Start of Block

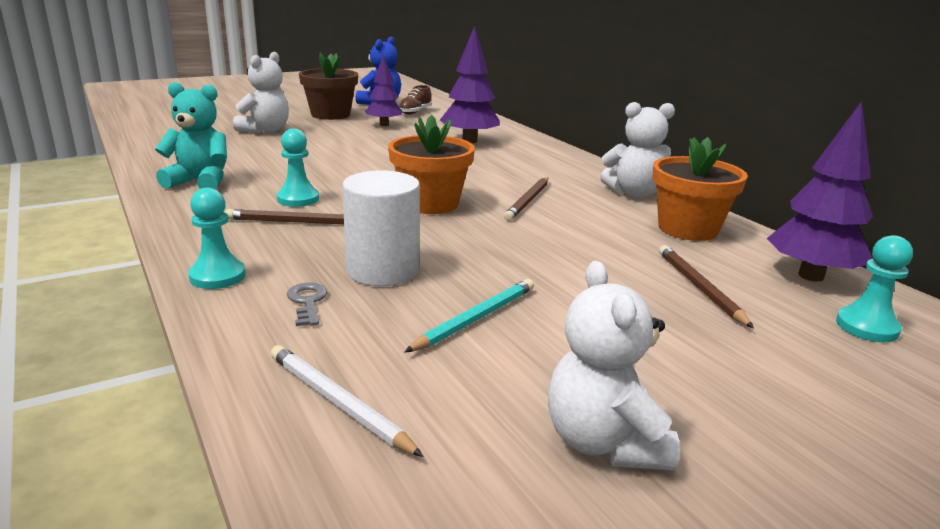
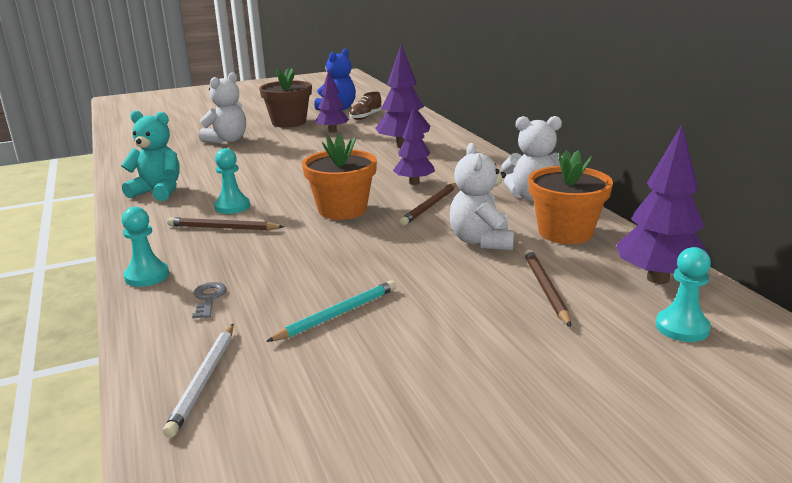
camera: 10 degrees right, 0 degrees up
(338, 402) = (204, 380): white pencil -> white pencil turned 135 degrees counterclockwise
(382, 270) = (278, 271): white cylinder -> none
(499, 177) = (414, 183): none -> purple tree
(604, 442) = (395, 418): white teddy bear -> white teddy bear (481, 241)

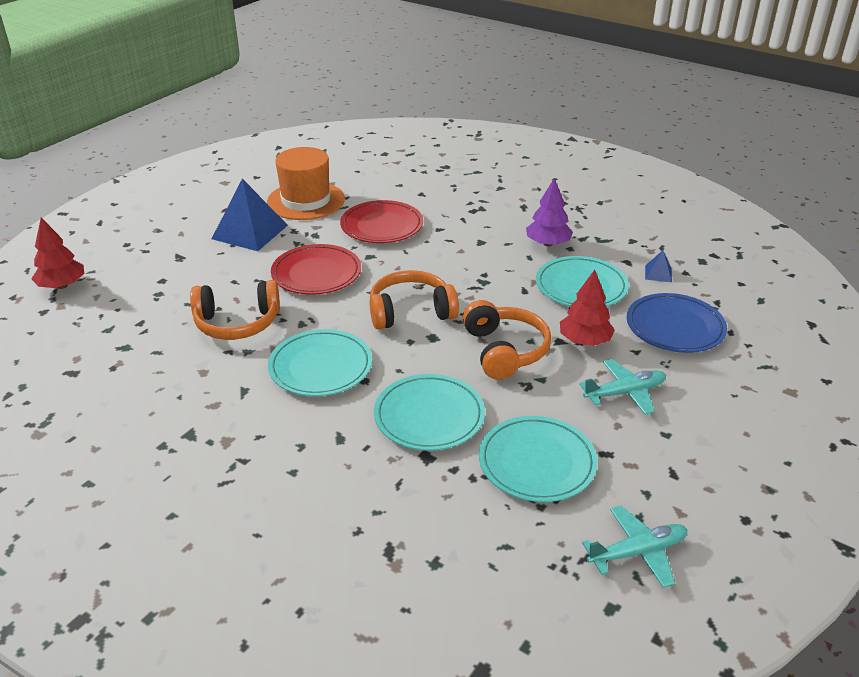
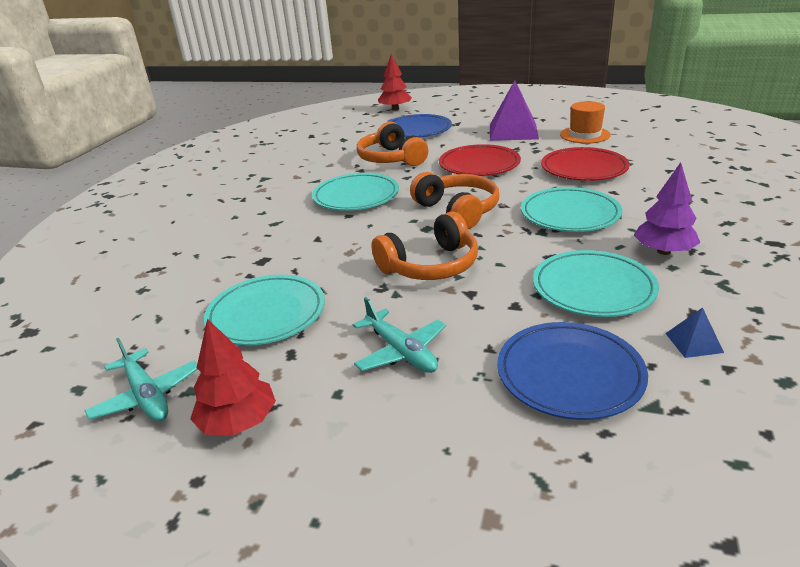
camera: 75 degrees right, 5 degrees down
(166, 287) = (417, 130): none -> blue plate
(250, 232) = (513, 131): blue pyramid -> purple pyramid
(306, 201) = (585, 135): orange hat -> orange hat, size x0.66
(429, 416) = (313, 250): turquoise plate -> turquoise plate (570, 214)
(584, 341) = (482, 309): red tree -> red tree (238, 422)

End of Block

*Exercise prompt:*
With "tree" as the search word, count the matching lines in the records and give the number alone.

*Exercise output:*
2